─── Given entries ───

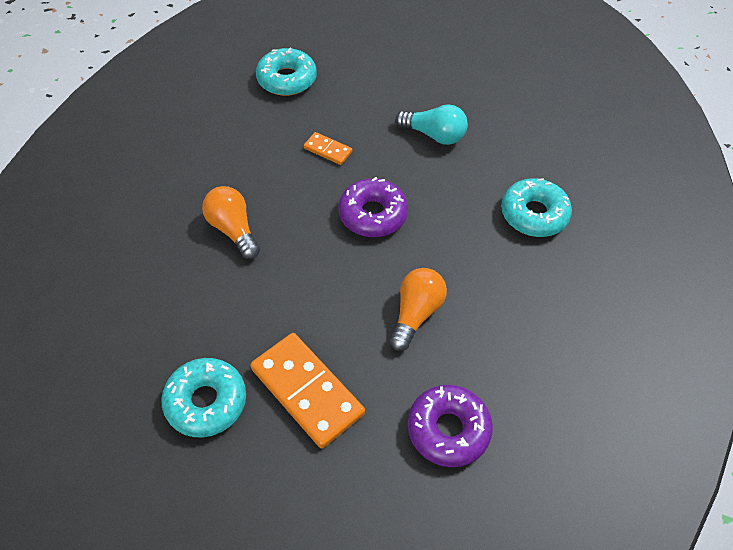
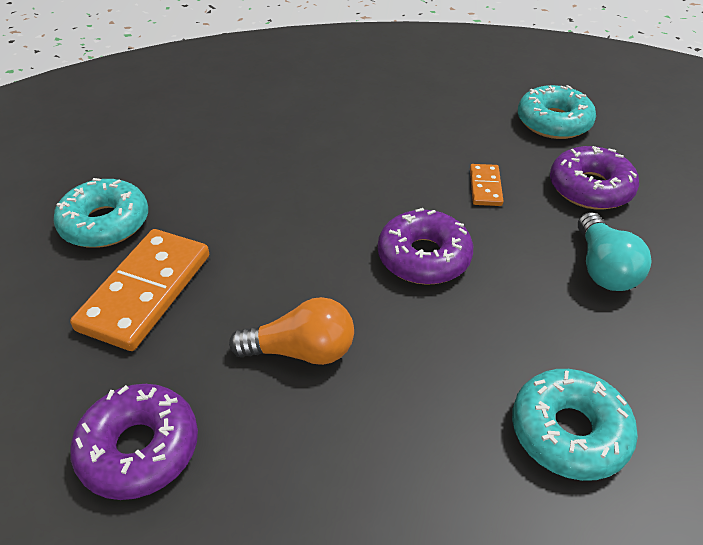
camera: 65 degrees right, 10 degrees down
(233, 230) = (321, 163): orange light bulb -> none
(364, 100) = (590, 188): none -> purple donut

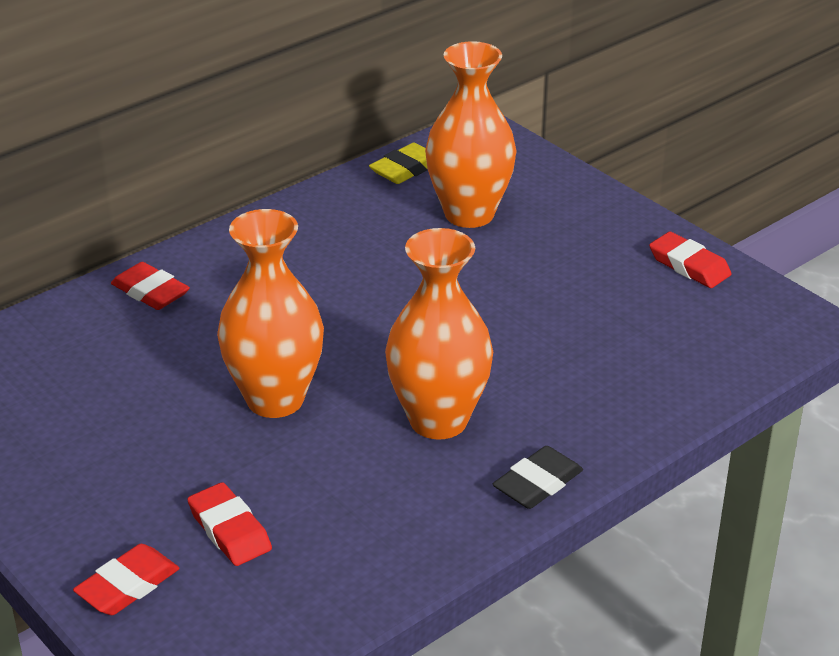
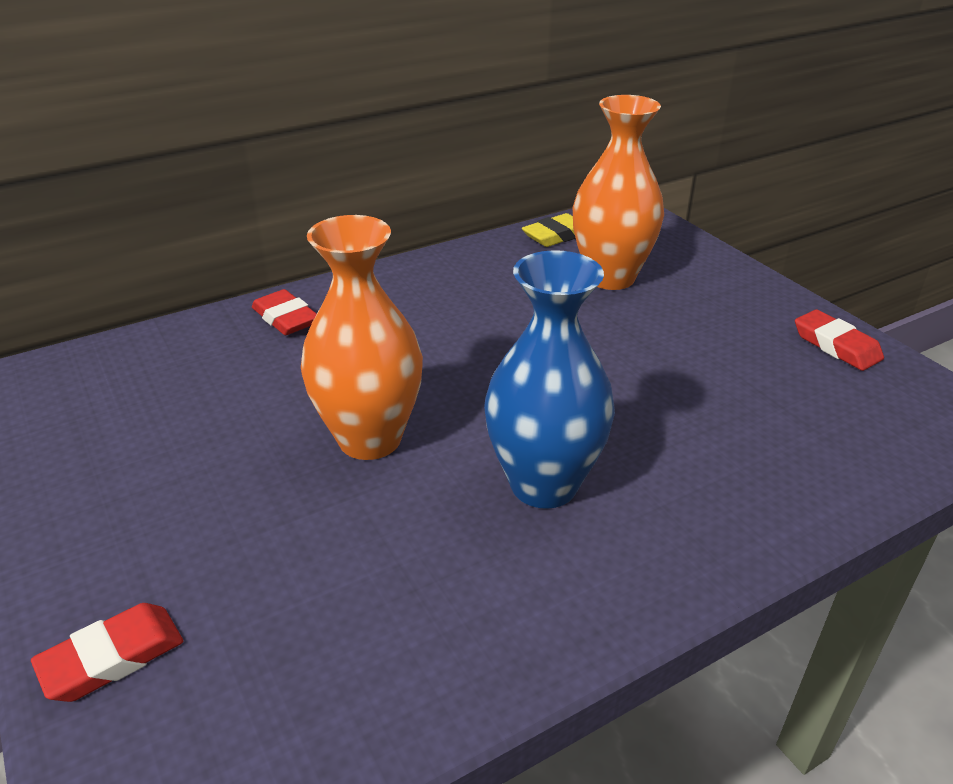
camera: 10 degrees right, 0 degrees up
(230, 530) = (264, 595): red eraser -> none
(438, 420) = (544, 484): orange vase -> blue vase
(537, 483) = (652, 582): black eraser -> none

───
─── Given entries ───

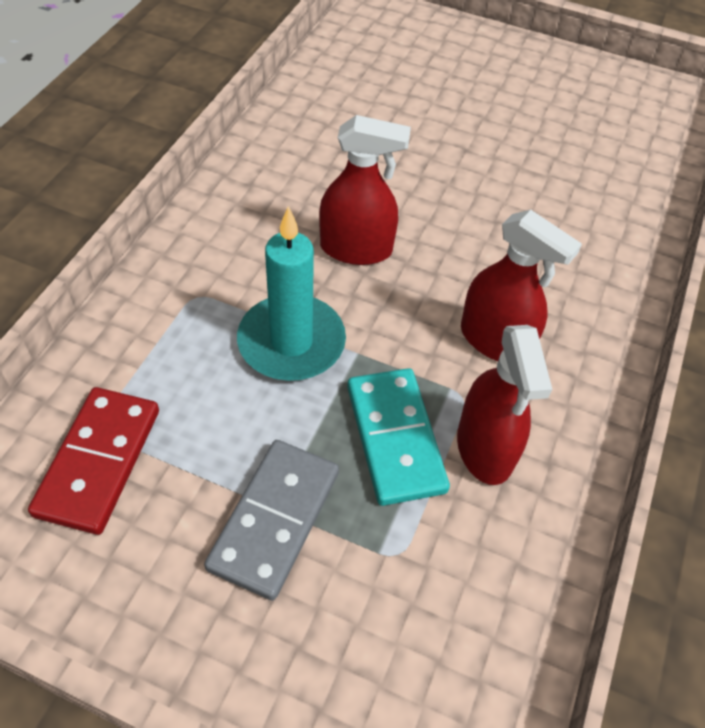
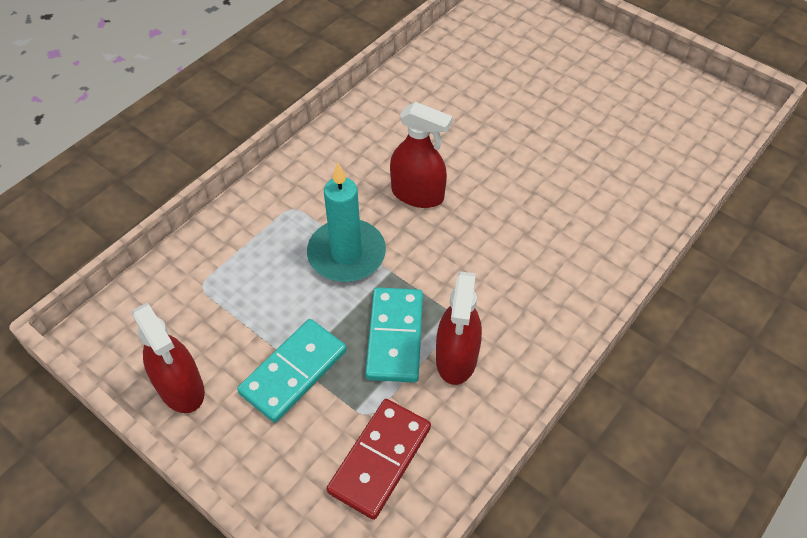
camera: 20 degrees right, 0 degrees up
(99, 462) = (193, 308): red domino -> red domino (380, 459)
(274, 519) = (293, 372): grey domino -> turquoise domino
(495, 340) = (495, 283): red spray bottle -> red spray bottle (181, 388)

───

Output exactly one stretch of the listing: from the line containing "camera: 10 degrees right, 0 degrees up" through the line containing "(537, 483) = (652, 582): black eraser -> none", both end lines included.

— Answer below —
camera: 10 degrees right, 0 degrees up
(230, 530) = (264, 595): red eraser -> none
(438, 420) = (544, 484): orange vase -> blue vase
(537, 483) = (652, 582): black eraser -> none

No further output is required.